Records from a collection
■ ■ ■ ■ ■ ■ ■

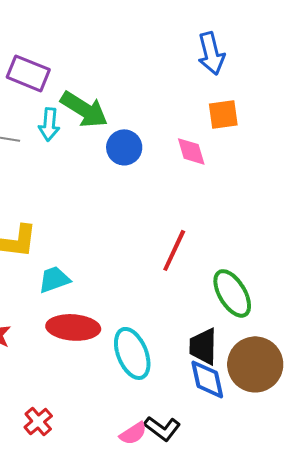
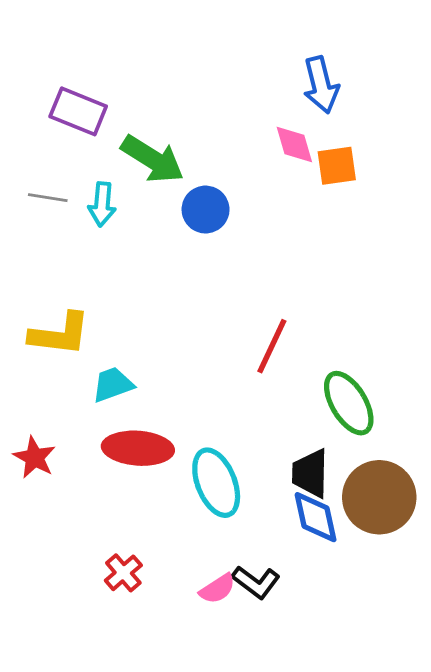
cyan arrow: (49, 124) -> (102, 204), moved
pink diamond: (191, 151) -> (294, 145), moved
red cross: (38, 421) -> (123, 573), moved

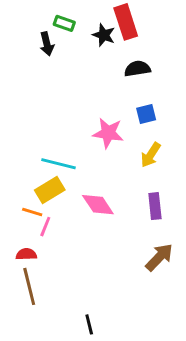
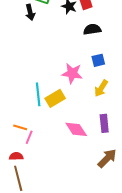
cyan line: (58, 164) -> (38, 94), turned 70
yellow rectangle: (50, 190) -> (55, 98), moved
pink diamond: (98, 205) -> (76, 129), moved

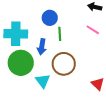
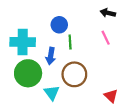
pink line: (93, 30) -> (106, 38), turned 32

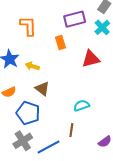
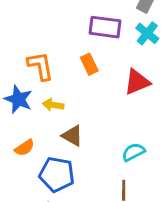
purple rectangle: (75, 19) -> (105, 27), turned 30
orange L-shape: (28, 26) -> (40, 66), moved

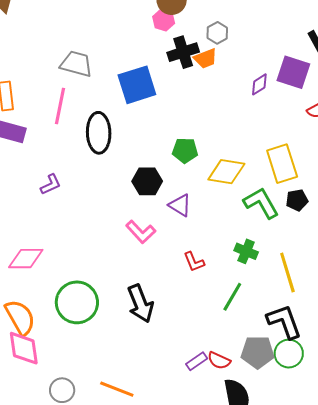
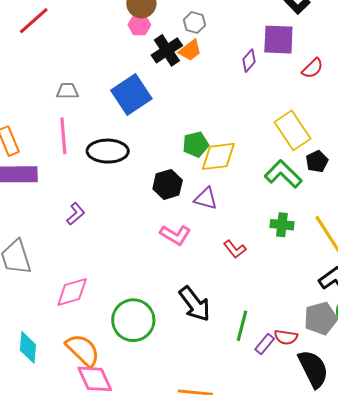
gray trapezoid: (76, 64) -> (67, 91), size x0.7
black ellipse: (99, 133) -> (108, 151), turned -72
yellow diamond: (226, 172) -> (218, 156), moved
green line: (232, 297) -> (242, 326), moved

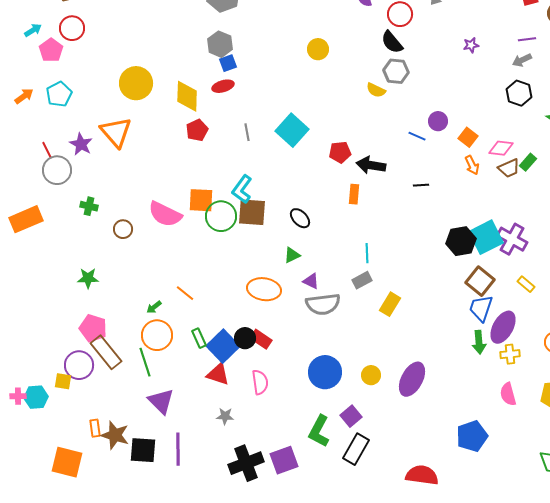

■ ■ ■ ■ ■ ■ ■

:: What the exercise asks ::
The required output is each record above, reproduced exactly, without its pictures.

:: Result of the task ::
cyan arrow: (49, 124) -> (102, 204), moved
pink diamond: (191, 151) -> (294, 145), moved
red cross: (38, 421) -> (123, 573), moved

cyan line: (58, 164) -> (38, 94), turned 70
yellow rectangle: (50, 190) -> (55, 98), moved
pink diamond: (98, 205) -> (76, 129), moved

pink line: (93, 30) -> (106, 38), turned 32

purple rectangle: (75, 19) -> (105, 27), turned 30
orange L-shape: (28, 26) -> (40, 66), moved

gray trapezoid: (76, 64) -> (67, 91), size x0.7
black ellipse: (99, 133) -> (108, 151), turned -72
yellow diamond: (226, 172) -> (218, 156), moved
green line: (232, 297) -> (242, 326), moved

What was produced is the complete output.